Provided material:
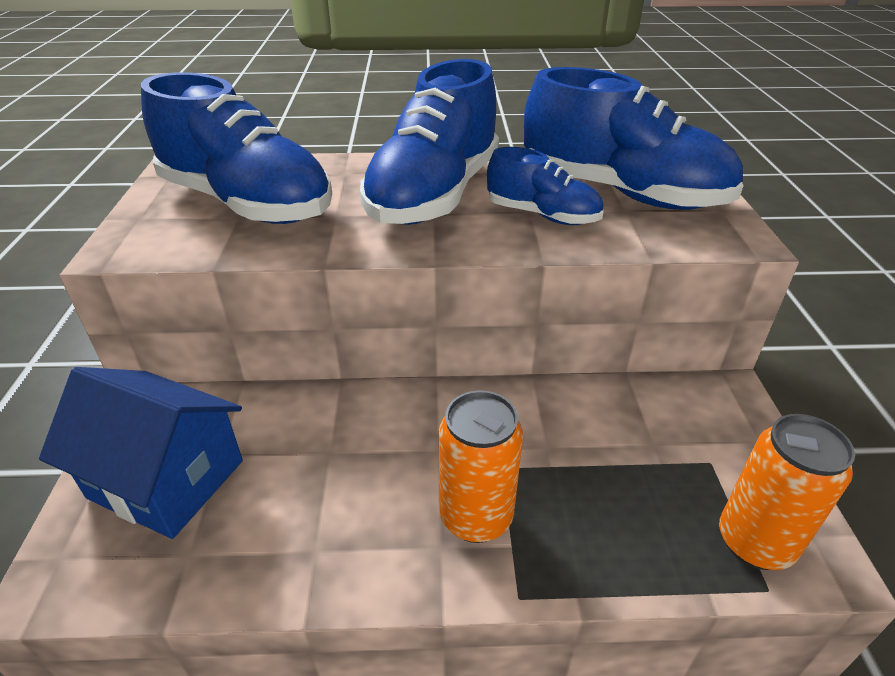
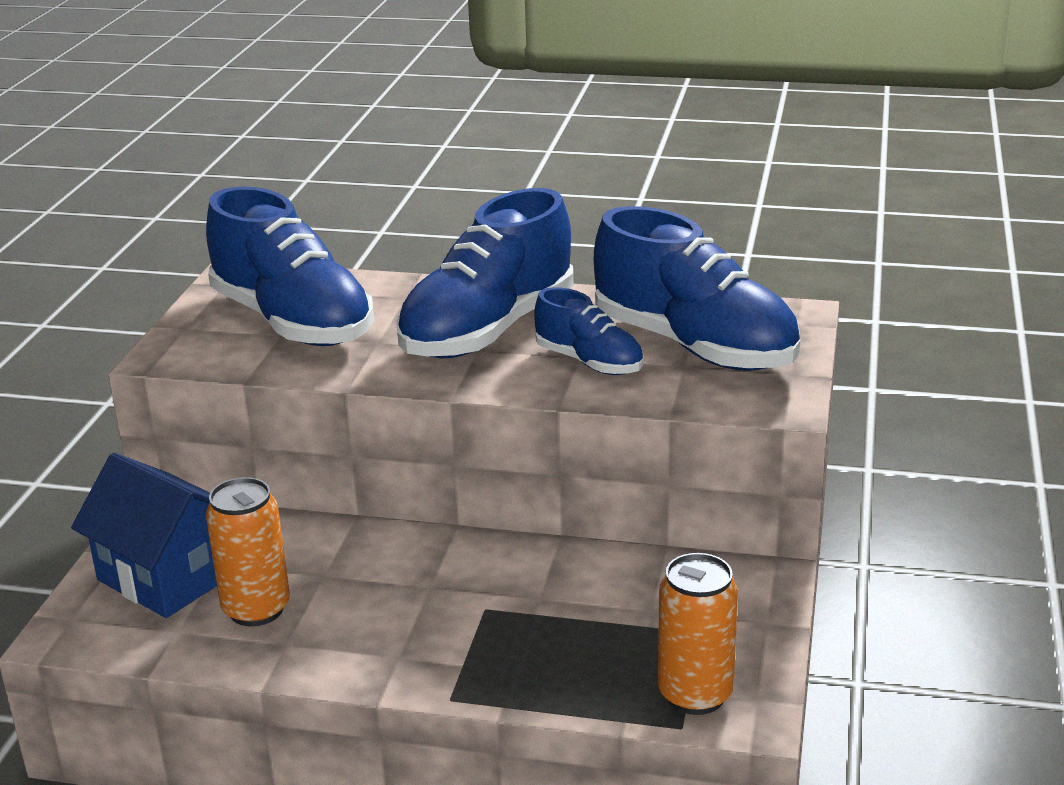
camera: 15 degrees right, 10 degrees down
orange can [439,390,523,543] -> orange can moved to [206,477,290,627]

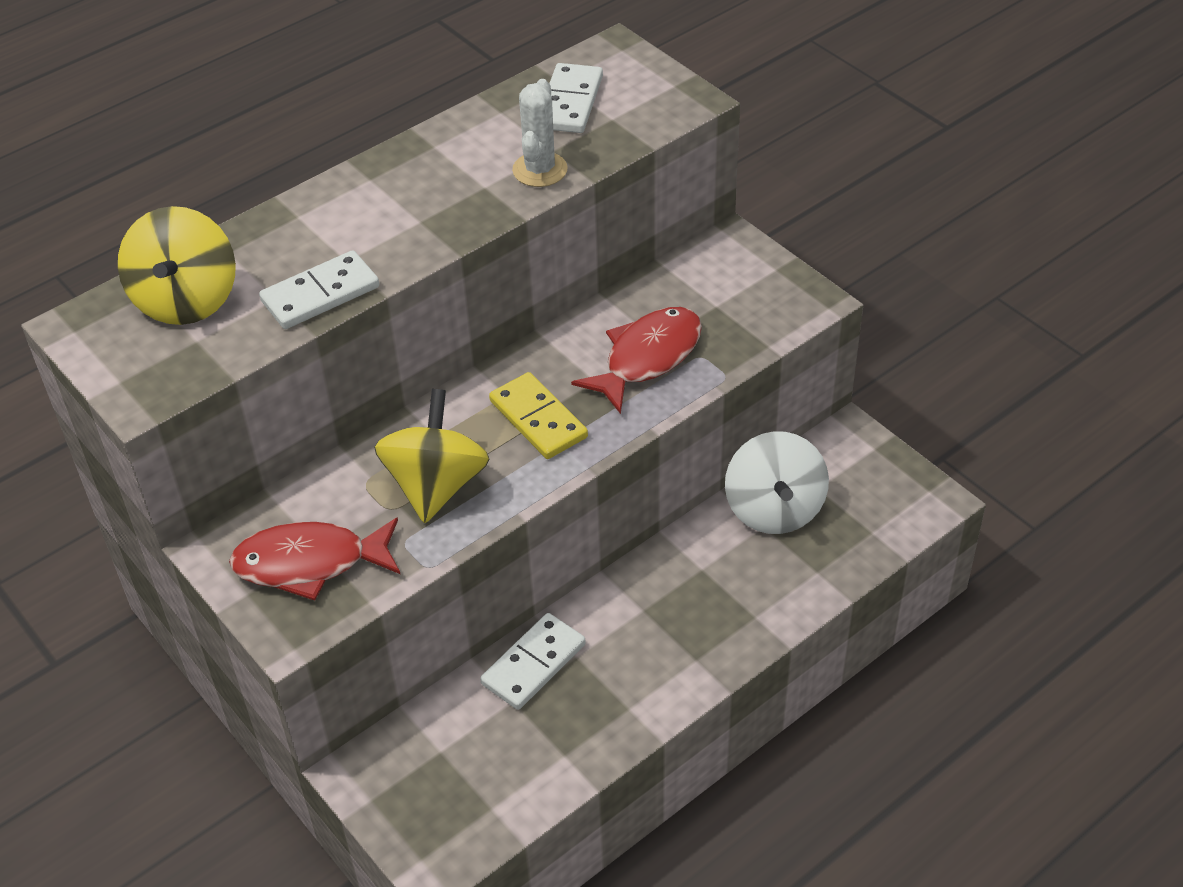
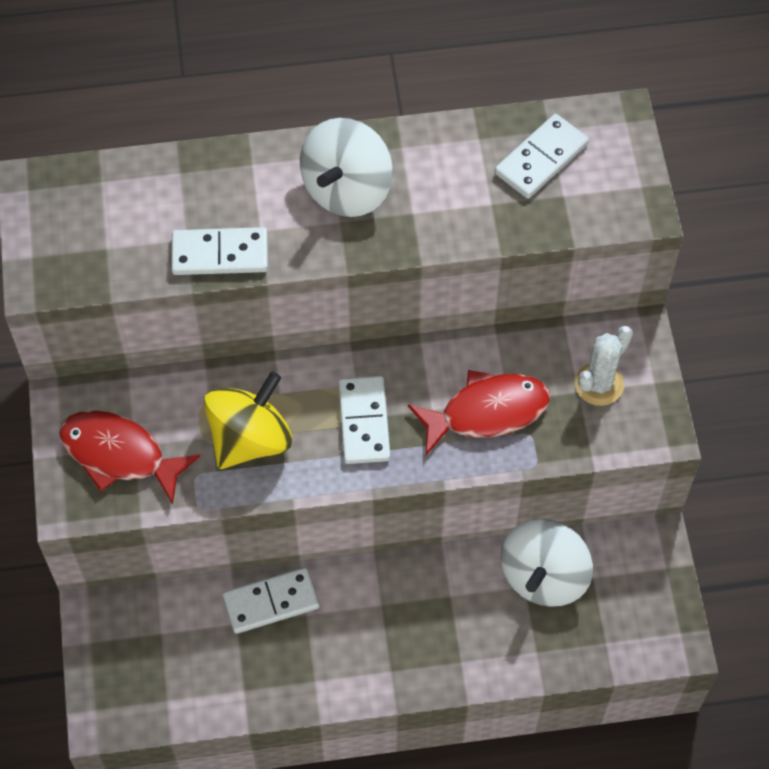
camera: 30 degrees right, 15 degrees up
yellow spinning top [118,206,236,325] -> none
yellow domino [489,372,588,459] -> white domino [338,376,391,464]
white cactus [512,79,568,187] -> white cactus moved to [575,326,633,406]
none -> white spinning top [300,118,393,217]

What needs to be done:
Pull every line with the string "spinning" out of the material.

Written response:
yellow spinning top [118,206,236,325] -> none
none -> white spinning top [300,118,393,217]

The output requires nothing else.